Data provided:
━━━━━━

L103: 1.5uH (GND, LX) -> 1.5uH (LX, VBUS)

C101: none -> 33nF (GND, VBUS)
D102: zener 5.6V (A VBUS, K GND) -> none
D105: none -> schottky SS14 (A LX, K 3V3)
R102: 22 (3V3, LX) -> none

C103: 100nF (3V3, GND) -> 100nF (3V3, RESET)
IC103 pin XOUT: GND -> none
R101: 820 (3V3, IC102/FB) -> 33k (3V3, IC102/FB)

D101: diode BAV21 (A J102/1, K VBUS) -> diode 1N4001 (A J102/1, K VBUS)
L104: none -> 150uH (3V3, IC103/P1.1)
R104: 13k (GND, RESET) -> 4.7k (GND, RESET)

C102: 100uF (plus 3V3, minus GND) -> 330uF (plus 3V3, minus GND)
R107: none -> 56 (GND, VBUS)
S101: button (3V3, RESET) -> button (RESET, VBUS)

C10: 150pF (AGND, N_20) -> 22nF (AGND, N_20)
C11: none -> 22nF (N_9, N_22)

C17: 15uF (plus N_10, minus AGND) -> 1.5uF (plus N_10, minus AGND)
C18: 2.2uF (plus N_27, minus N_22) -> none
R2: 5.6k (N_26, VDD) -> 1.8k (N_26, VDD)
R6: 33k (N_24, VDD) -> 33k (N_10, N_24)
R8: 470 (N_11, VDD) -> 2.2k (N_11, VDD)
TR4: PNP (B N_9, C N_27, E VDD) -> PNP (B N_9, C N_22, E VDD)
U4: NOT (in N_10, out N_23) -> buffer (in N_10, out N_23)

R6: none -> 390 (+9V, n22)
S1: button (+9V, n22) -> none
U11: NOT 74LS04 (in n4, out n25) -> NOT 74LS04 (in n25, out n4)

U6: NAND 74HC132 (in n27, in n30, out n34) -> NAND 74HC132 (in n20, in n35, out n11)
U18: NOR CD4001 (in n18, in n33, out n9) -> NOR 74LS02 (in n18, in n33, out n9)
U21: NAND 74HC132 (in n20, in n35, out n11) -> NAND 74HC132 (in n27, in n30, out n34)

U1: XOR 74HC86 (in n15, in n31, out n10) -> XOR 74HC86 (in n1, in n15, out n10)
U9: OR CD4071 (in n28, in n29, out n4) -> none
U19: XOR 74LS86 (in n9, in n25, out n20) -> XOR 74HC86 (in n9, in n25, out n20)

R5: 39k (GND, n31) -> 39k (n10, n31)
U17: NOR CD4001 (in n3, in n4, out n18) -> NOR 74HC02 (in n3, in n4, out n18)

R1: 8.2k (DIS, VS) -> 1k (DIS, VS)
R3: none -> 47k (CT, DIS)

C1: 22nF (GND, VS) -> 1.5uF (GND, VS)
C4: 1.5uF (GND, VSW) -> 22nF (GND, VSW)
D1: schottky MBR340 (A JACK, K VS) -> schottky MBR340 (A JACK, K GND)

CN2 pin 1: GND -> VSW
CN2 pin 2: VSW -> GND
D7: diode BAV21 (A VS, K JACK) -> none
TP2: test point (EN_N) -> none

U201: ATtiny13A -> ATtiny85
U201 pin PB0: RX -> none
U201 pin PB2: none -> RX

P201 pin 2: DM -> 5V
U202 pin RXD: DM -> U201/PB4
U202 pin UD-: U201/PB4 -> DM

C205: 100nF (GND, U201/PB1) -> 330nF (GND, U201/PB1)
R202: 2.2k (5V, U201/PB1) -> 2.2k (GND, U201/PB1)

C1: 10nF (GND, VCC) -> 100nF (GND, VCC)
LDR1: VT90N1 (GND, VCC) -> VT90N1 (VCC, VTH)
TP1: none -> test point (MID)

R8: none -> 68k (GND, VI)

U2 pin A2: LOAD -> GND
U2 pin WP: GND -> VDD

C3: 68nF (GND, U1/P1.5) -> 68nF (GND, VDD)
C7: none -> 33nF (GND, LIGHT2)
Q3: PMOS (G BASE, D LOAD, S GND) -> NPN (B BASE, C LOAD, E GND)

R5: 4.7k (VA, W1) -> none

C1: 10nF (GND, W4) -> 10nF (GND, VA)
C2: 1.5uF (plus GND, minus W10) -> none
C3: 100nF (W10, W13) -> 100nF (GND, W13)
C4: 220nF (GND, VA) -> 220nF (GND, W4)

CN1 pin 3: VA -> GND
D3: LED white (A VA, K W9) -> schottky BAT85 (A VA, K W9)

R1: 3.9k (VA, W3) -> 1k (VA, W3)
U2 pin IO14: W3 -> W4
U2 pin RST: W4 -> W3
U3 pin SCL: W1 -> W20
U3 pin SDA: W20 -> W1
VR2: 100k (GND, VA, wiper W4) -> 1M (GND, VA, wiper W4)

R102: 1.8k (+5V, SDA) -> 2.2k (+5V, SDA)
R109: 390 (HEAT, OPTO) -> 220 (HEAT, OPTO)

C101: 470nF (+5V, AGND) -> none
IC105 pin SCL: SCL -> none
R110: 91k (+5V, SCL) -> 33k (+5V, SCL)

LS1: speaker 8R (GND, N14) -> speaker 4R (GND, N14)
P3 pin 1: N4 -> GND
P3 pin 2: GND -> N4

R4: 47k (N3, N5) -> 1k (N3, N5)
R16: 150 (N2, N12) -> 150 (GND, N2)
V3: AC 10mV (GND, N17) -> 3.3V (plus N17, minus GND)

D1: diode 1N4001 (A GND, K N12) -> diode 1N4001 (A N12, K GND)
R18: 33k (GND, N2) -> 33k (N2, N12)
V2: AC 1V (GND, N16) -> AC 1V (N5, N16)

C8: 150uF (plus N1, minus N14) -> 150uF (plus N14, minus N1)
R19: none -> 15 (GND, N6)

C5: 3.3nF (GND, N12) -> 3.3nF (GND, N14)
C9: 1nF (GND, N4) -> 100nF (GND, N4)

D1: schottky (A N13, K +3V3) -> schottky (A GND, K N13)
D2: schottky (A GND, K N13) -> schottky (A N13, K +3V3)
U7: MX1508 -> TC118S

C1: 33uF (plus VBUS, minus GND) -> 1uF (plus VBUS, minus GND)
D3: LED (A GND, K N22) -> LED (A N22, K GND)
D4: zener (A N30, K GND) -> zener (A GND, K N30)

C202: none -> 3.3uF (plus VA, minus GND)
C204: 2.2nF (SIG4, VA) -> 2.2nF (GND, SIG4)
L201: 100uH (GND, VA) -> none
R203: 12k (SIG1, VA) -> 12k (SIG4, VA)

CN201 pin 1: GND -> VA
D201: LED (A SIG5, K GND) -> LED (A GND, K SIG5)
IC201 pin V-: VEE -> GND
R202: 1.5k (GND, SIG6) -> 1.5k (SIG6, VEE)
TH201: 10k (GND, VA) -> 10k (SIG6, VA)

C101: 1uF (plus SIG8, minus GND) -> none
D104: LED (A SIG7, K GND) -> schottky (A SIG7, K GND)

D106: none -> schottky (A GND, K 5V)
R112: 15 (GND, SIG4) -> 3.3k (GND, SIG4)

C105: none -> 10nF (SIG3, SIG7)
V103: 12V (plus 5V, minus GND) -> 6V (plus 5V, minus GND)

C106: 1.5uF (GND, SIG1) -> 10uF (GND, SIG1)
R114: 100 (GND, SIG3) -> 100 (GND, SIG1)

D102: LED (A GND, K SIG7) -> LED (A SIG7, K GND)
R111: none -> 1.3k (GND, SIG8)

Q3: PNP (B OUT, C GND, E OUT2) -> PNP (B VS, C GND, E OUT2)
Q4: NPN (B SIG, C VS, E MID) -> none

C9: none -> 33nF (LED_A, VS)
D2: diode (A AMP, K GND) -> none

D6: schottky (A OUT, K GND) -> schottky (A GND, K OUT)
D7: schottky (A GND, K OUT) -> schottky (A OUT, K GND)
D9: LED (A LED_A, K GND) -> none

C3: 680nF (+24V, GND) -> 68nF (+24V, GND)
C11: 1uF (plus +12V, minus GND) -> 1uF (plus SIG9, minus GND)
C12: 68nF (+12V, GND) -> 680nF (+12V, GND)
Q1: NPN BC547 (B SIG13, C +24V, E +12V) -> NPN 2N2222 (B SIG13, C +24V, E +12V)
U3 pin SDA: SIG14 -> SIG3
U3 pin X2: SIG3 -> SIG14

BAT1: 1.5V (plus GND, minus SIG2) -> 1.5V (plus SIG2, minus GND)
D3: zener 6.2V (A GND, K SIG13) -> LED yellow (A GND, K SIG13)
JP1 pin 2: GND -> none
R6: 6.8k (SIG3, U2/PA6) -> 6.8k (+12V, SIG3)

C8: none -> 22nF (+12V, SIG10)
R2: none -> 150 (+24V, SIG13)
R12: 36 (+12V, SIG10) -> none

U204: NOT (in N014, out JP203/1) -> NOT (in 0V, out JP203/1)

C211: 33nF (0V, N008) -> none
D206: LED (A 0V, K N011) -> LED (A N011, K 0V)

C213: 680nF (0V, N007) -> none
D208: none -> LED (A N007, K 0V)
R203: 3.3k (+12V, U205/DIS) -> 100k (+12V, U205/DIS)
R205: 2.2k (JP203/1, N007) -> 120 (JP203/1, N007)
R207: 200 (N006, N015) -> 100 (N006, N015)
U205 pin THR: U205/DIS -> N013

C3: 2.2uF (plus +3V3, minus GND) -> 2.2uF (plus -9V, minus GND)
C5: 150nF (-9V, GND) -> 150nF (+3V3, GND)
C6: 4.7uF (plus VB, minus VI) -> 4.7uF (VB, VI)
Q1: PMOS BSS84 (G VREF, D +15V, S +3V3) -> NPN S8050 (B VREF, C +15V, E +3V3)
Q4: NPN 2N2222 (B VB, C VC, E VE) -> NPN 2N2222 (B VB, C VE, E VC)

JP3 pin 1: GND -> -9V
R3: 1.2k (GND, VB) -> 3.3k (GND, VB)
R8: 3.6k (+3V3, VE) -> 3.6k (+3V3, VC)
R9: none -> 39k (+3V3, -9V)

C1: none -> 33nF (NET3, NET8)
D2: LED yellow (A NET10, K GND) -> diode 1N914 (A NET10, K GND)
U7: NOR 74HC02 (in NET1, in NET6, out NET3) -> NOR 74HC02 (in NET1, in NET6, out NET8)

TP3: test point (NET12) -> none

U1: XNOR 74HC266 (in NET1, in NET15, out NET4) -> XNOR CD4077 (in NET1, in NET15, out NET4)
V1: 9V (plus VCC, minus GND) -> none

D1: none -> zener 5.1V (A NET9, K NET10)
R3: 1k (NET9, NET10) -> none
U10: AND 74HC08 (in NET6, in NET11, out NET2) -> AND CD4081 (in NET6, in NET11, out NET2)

━━━━━━

Task requirements:
Go to the line with "IC105 pin SCL: SCL -> none" in the entries above and repeat every line from there through the line with "R16: 150 (N2, N12) -> 150 (GND, N2)", exactly and with no other text.

Result of this exercise:
IC105 pin SCL: SCL -> none
R110: 91k (+5V, SCL) -> 33k (+5V, SCL)

LS1: speaker 8R (GND, N14) -> speaker 4R (GND, N14)
P3 pin 1: N4 -> GND
P3 pin 2: GND -> N4

R4: 47k (N3, N5) -> 1k (N3, N5)
R16: 150 (N2, N12) -> 150 (GND, N2)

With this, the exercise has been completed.